++++ Extracted records ++++

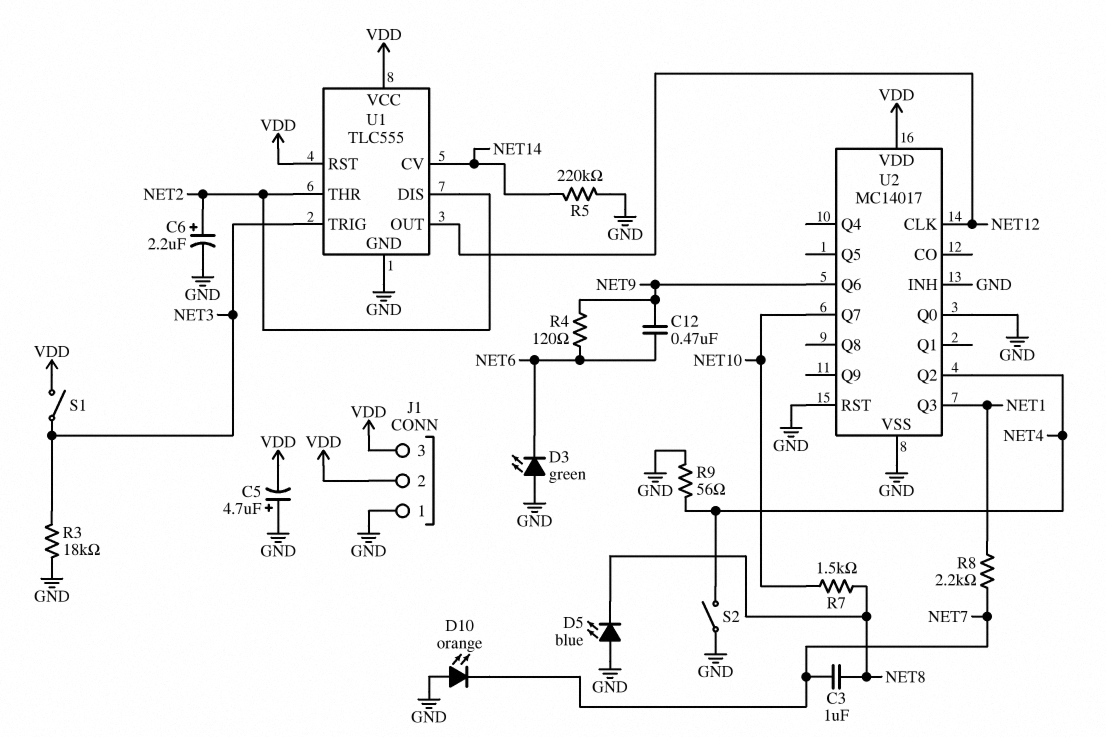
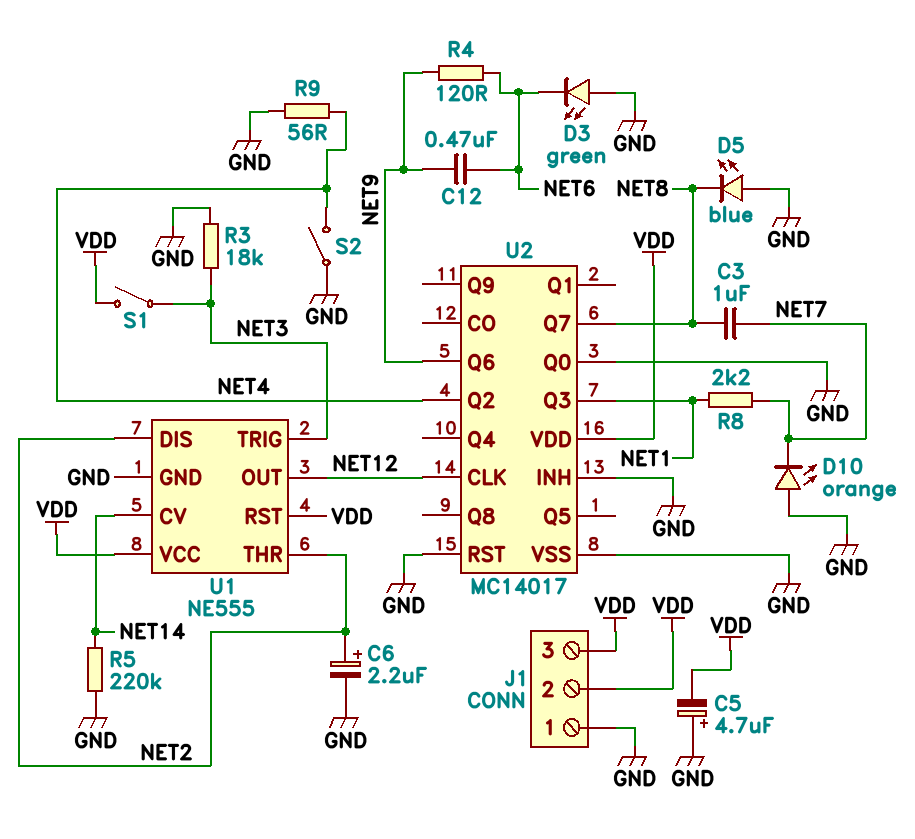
R7: 1.5k (NET8, NET10) -> none
U1: TLC555 -> NE555
U2 pin Q7: NET10 -> NET8

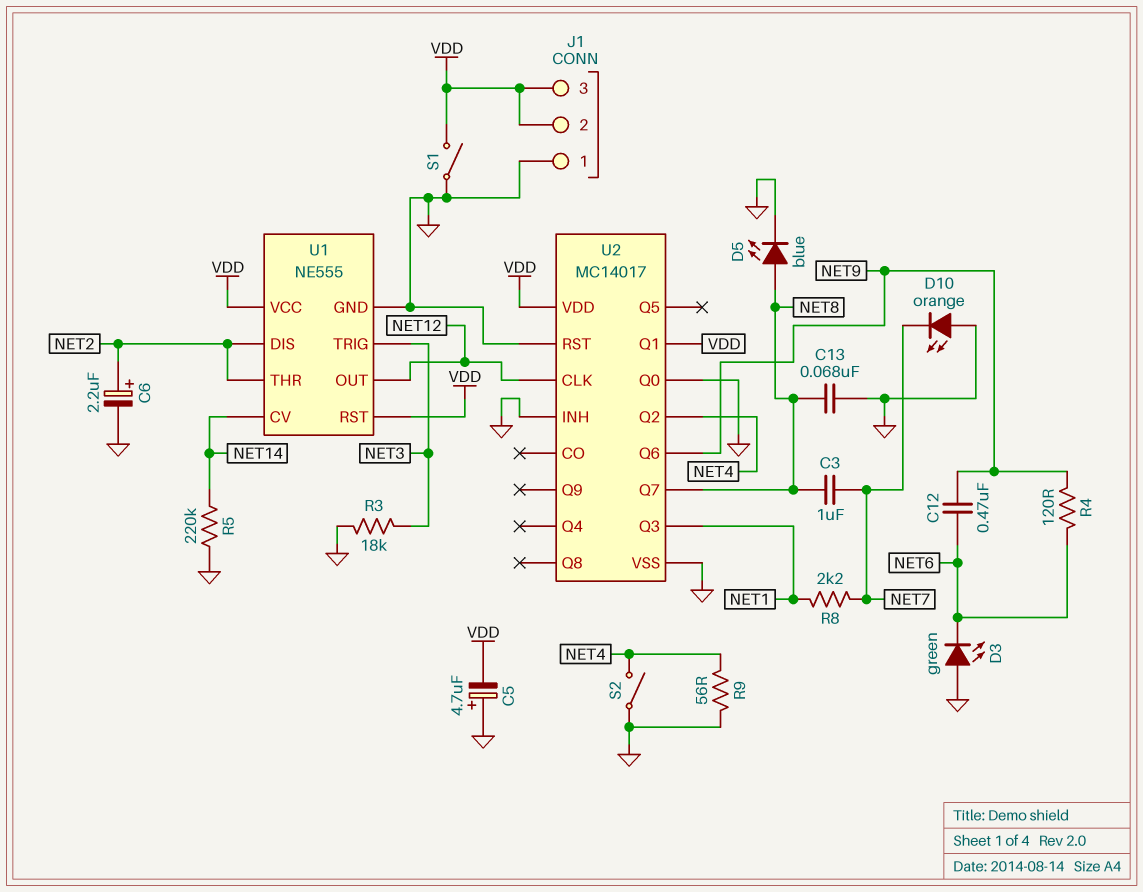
C13: none -> 68nF (GND, NET8)
D5: LED blue (A GND, K NET8) -> LED blue (A NET8, K GND)
S1: switch (NET3, VDD) -> switch (GND, VDD)
U2 pin Q1: none -> VDD

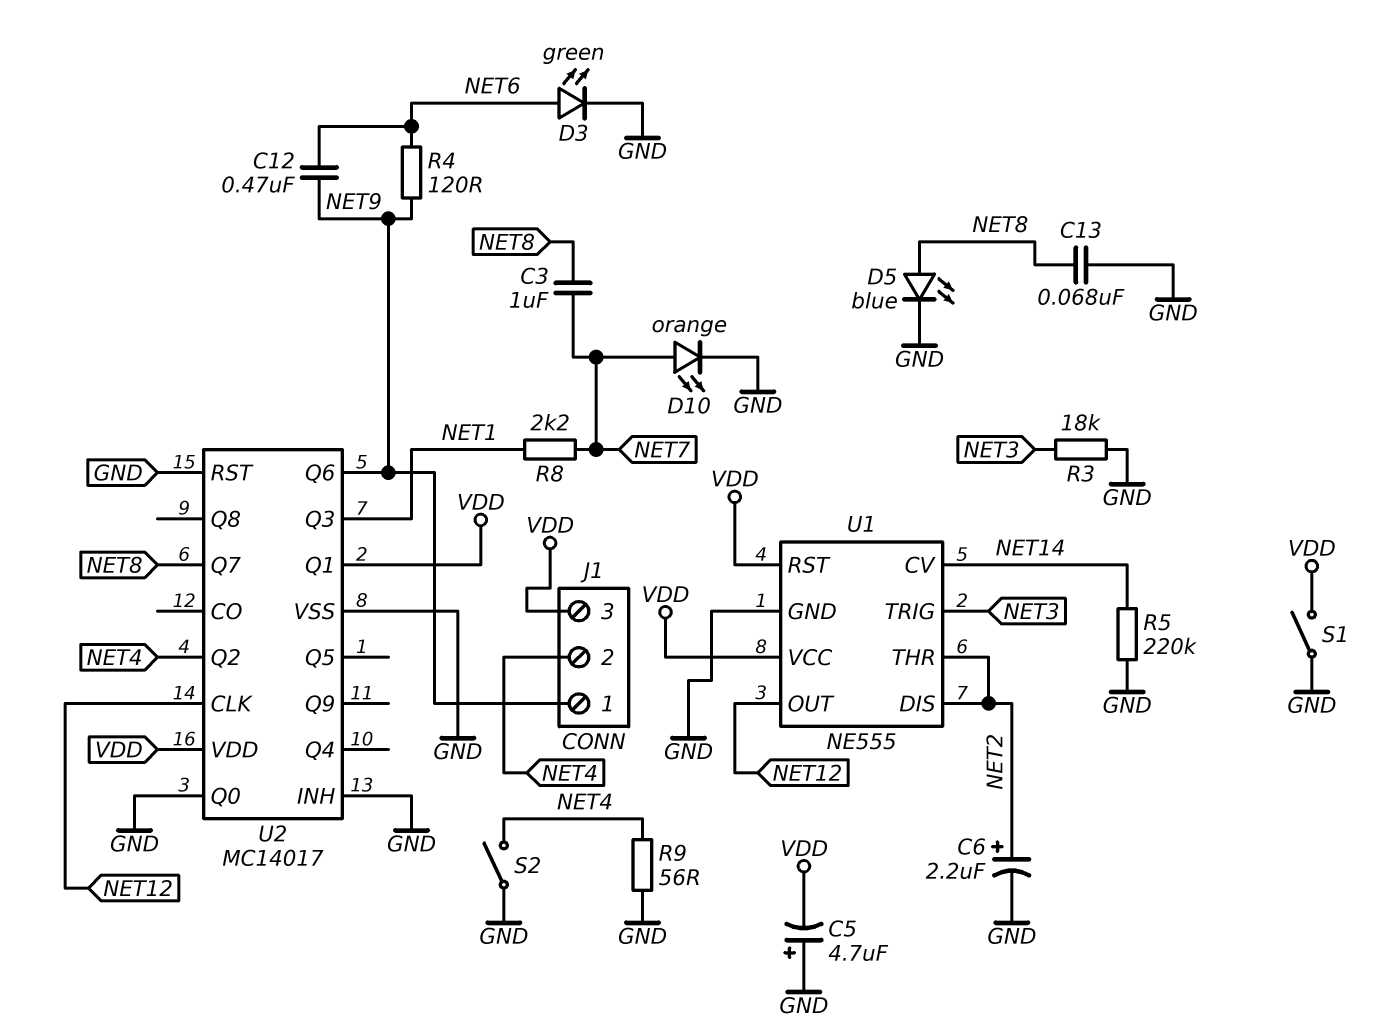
D3: LED green (A GND, K NET6) -> LED green (A NET6, K GND)
D10: LED orange (A GND, K NET7) -> LED orange (A NET7, K GND)
J1 pin 1: GND -> NET9
J1 pin 2: VDD -> NET4

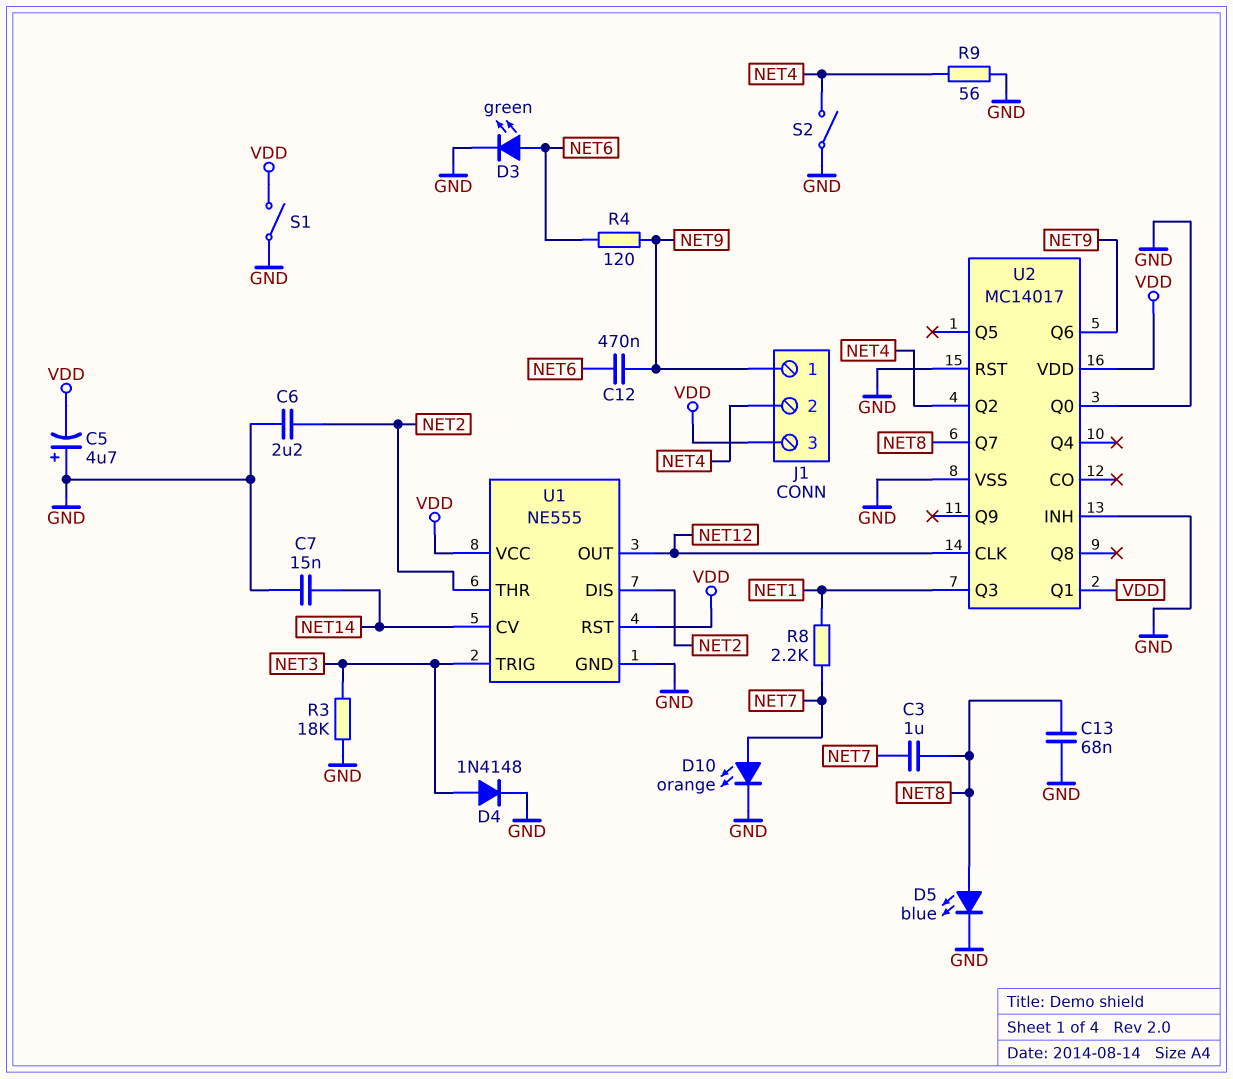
C6: 2.2uF (plus NET2, minus GND) -> 2.2uF (GND, NET2)
C7: none -> 15nF (GND, NET14)
D4: none -> diode 1N4148 (A NET3, K GND)
R5: 220k (GND, NET14) -> none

++++

_Activity_: What you give back must match the material word for word, with no images included.

_Reply_:
R7: 1.5k (NET8, NET10) -> none
U1: TLC555 -> NE555
U2 pin Q7: NET10 -> NET8

C13: none -> 68nF (GND, NET8)
D5: LED blue (A GND, K NET8) -> LED blue (A NET8, K GND)
S1: switch (NET3, VDD) -> switch (GND, VDD)
U2 pin Q1: none -> VDD

D3: LED green (A GND, K NET6) -> LED green (A NET6, K GND)
D10: LED orange (A GND, K NET7) -> LED orange (A NET7, K GND)
J1 pin 1: GND -> NET9
J1 pin 2: VDD -> NET4

C6: 2.2uF (plus NET2, minus GND) -> 2.2uF (GND, NET2)
C7: none -> 15nF (GND, NET14)
D4: none -> diode 1N4148 (A NET3, K GND)
R5: 220k (GND, NET14) -> none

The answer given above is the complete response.